**Assigned task:**
Across the entries below, how many lines have the word "OLED" in them? Respond with only the number.

**Stored dataset items:**
++++++++
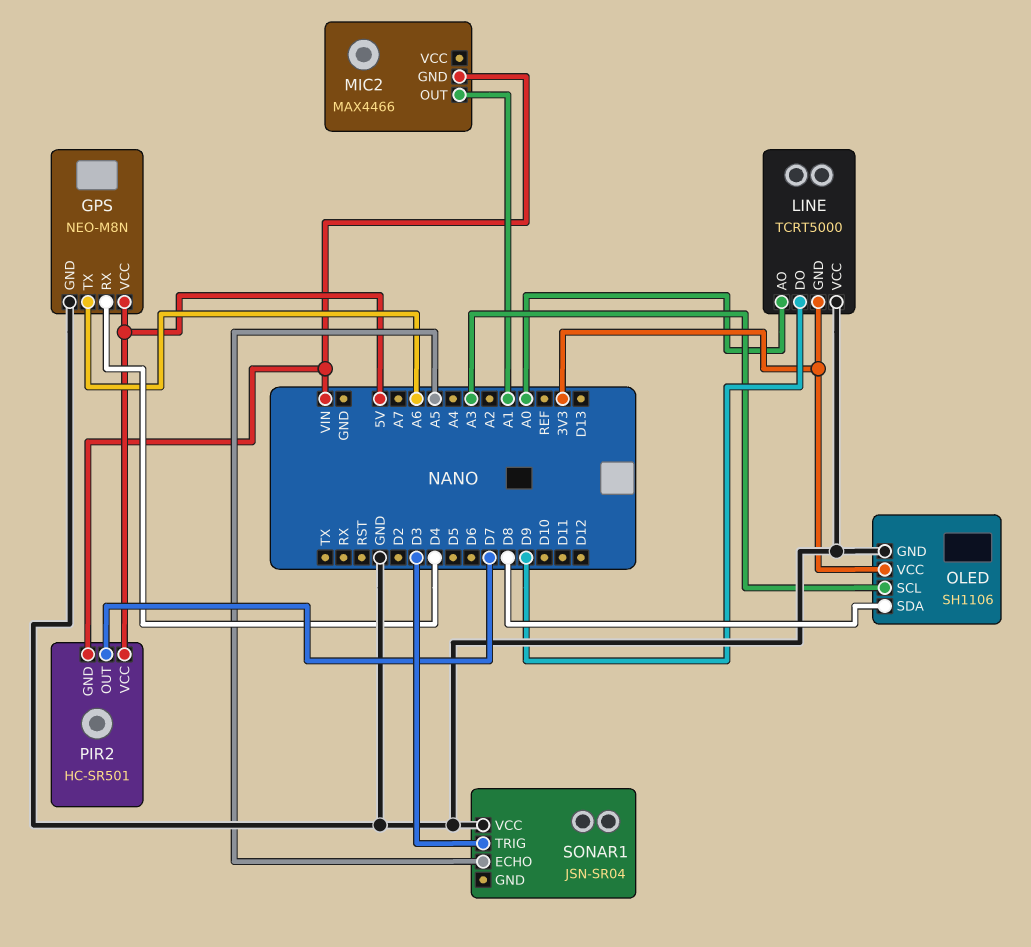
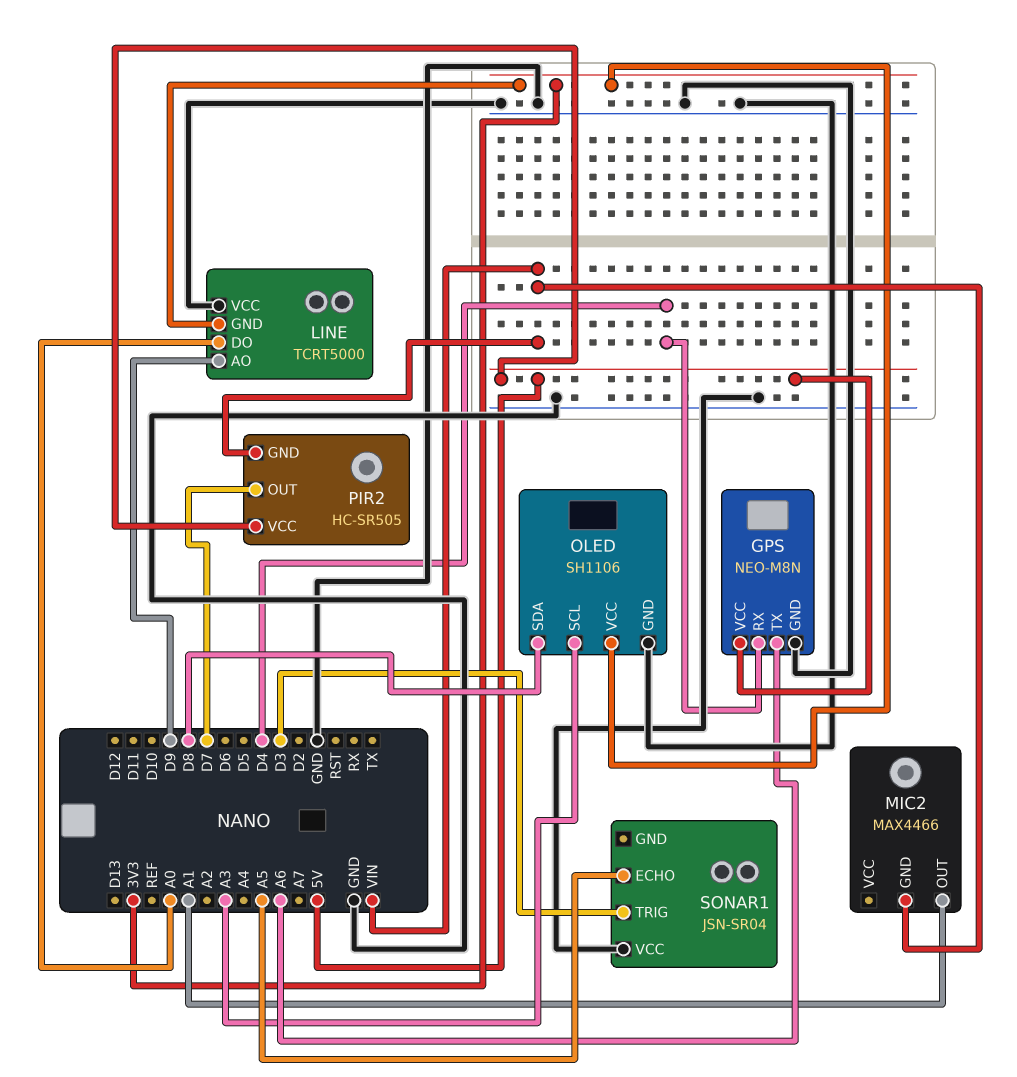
LINE pin AO: A0 -> D9
LINE pin DO: D9 -> A0
PIR2: HC-SR501 -> HC-SR505

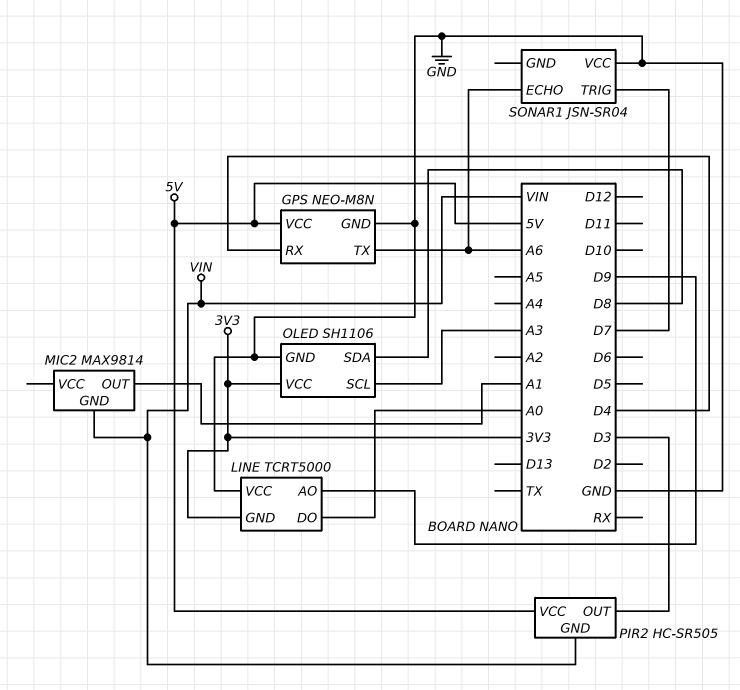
MIC2: MAX4466 -> MAX9814
PIR2 pin OUT: D7 -> D3
SONAR1 pin ECHO: A5 -> A6
SONAR1 pin TRIG: D3 -> D7

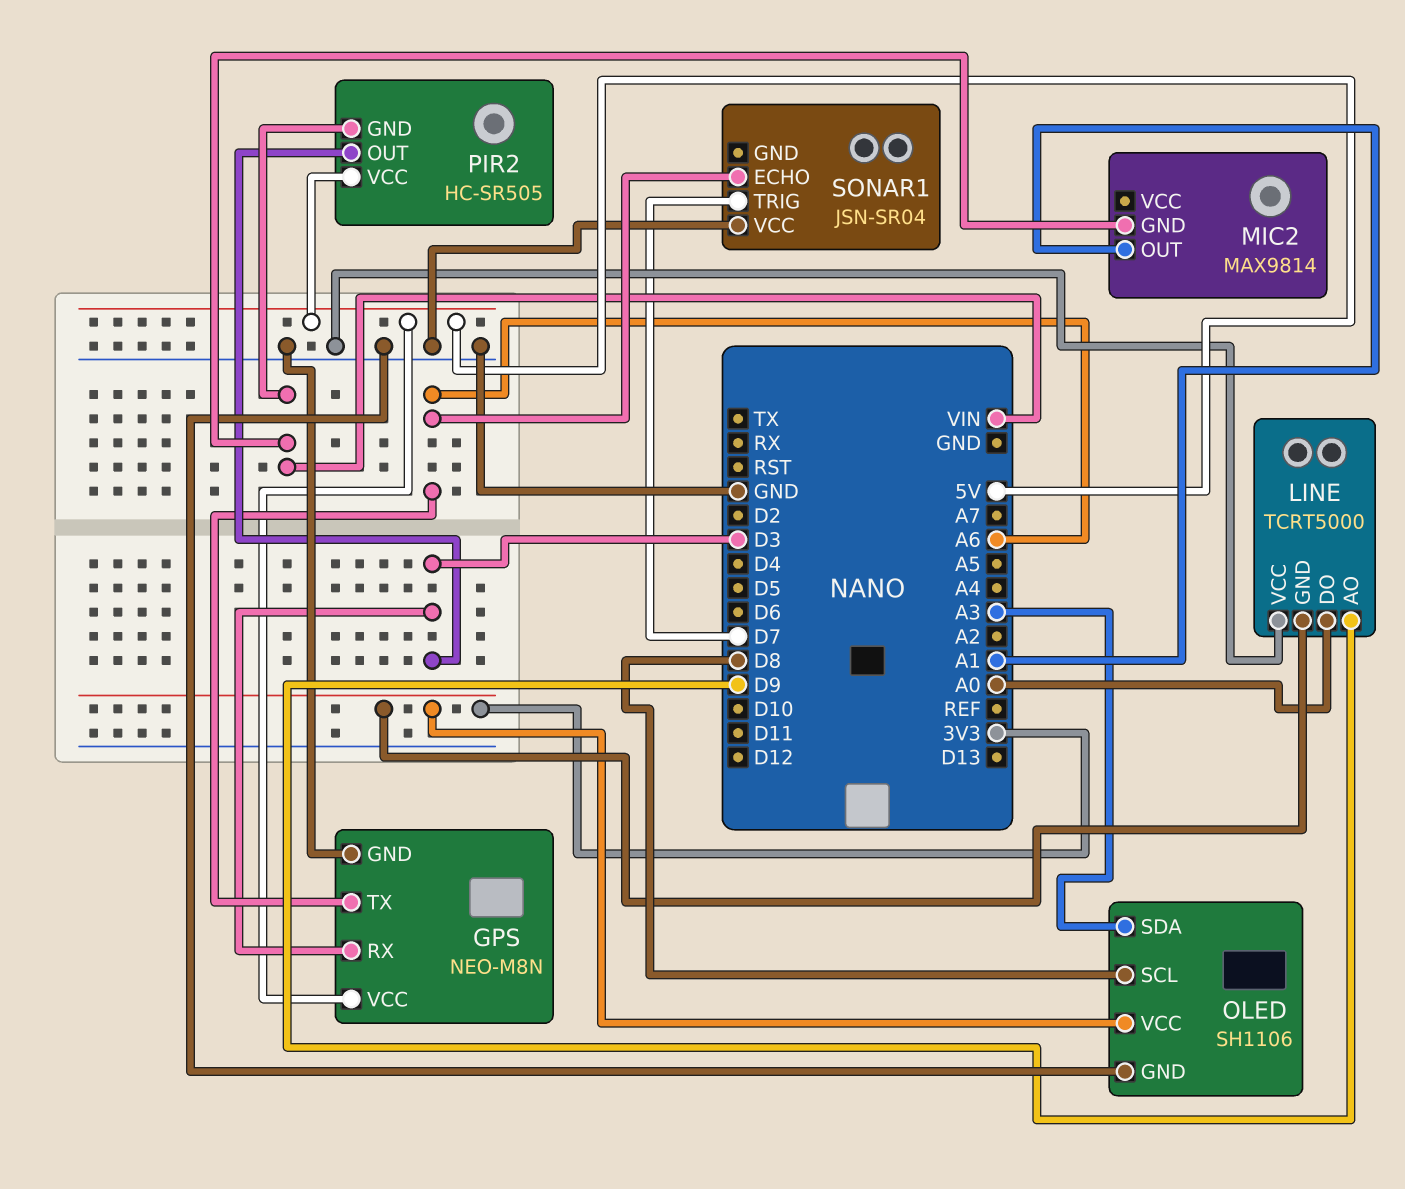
GPS pin RX: D4 -> D3
OLED pin SCL: A3 -> D8
OLED pin SDA: D8 -> A3

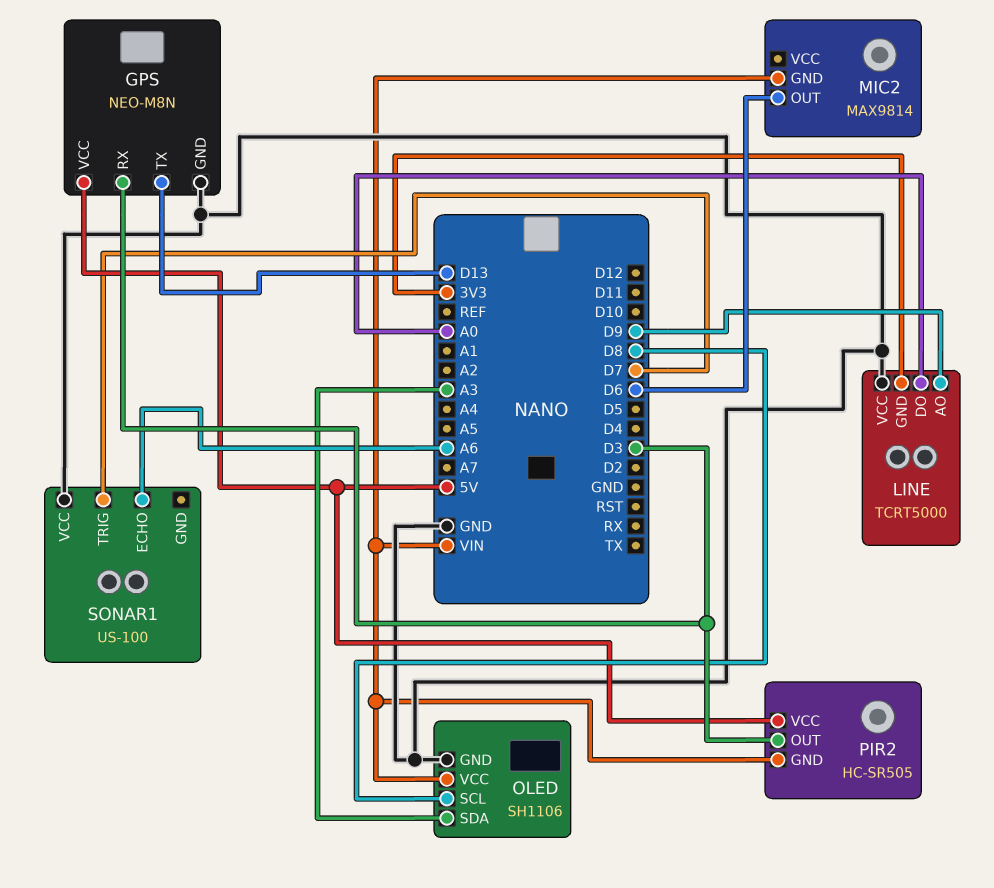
GPS pin TX: A6 -> D13
MIC2 pin OUT: A1 -> D6
OLED pin VCC: 3V3 -> VIN
SONAR1: JSN-SR04 -> US-100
++++++++
**Completed task:**
3